Start of Dataset entries

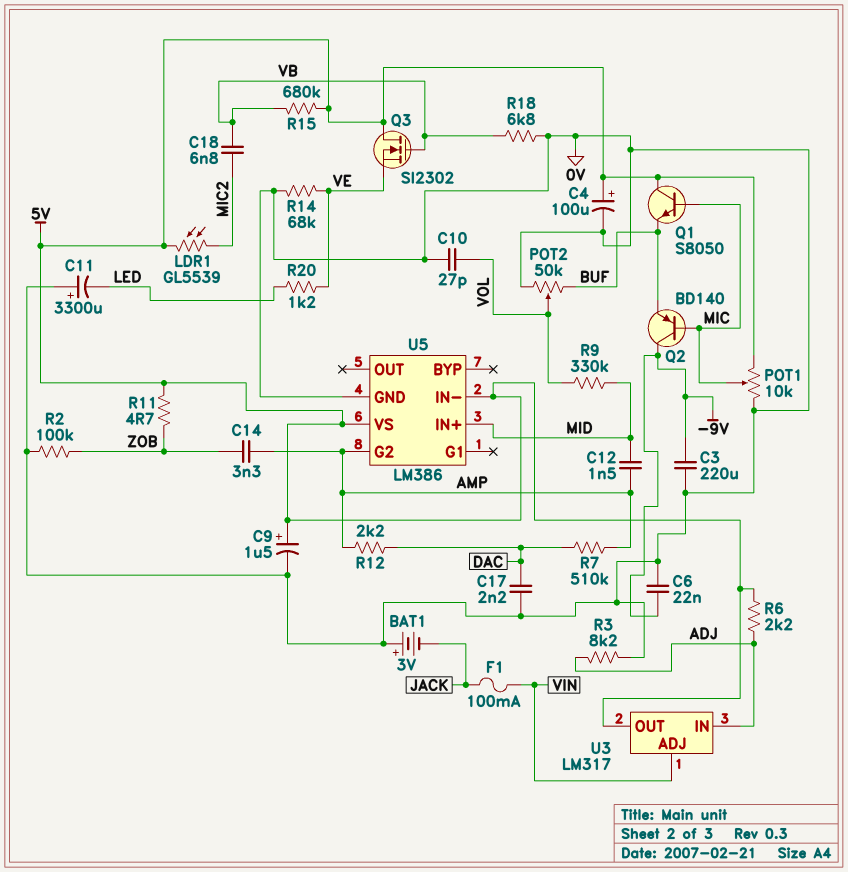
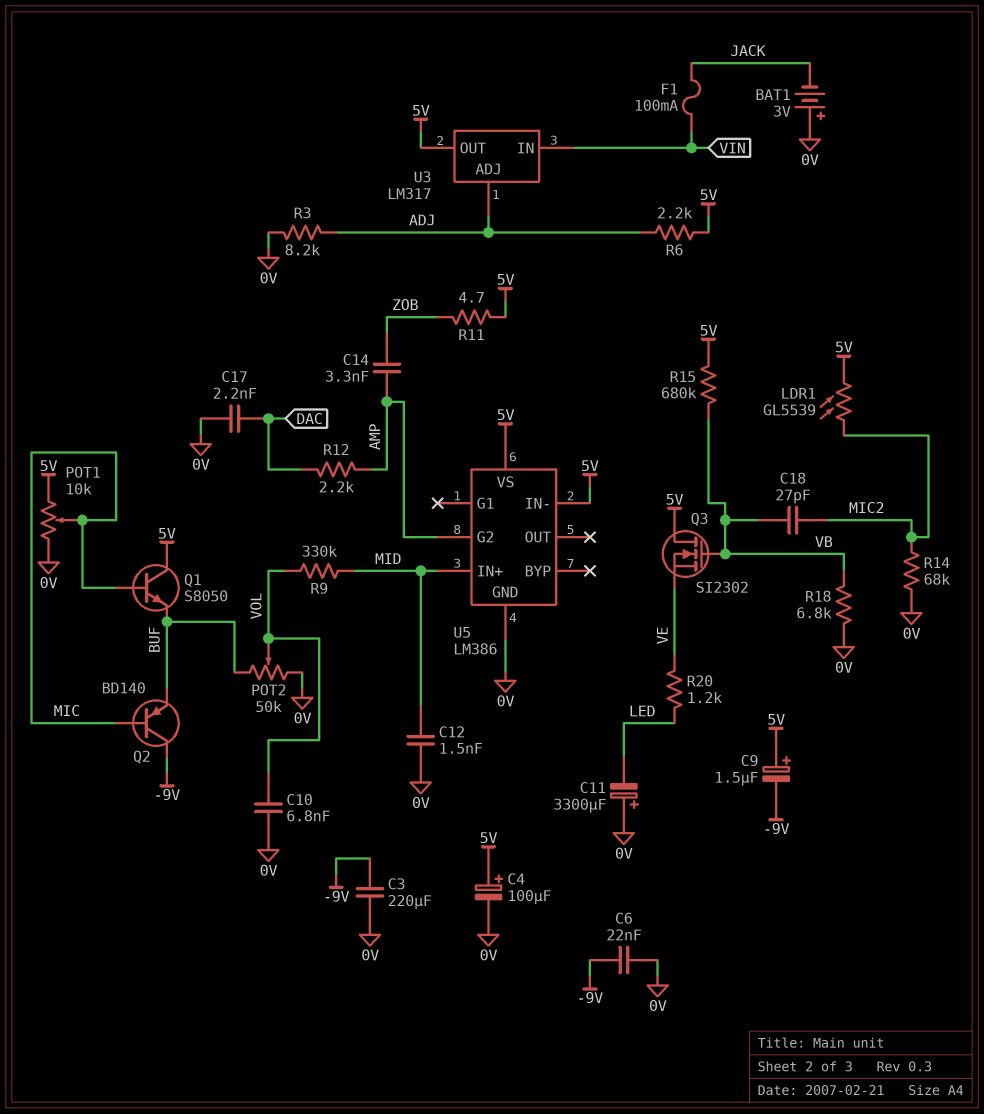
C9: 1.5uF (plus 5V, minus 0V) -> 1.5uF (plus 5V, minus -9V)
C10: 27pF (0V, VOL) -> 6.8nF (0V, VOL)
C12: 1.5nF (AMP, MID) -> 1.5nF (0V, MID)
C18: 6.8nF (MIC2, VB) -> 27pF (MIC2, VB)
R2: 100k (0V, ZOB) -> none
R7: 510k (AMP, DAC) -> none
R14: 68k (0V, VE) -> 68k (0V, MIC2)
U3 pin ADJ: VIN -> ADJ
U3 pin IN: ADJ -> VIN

End of Dataset entries

Exercise goal →
Could you repeat all of the data exactly, minus the pictures?

Written reply →
C9: 1.5uF (plus 5V, minus 0V) -> 1.5uF (plus 5V, minus -9V)
C10: 27pF (0V, VOL) -> 6.8nF (0V, VOL)
C12: 1.5nF (AMP, MID) -> 1.5nF (0V, MID)
C18: 6.8nF (MIC2, VB) -> 27pF (MIC2, VB)
R2: 100k (0V, ZOB) -> none
R7: 510k (AMP, DAC) -> none
R14: 68k (0V, VE) -> 68k (0V, MIC2)
U3 pin ADJ: VIN -> ADJ
U3 pin IN: ADJ -> VIN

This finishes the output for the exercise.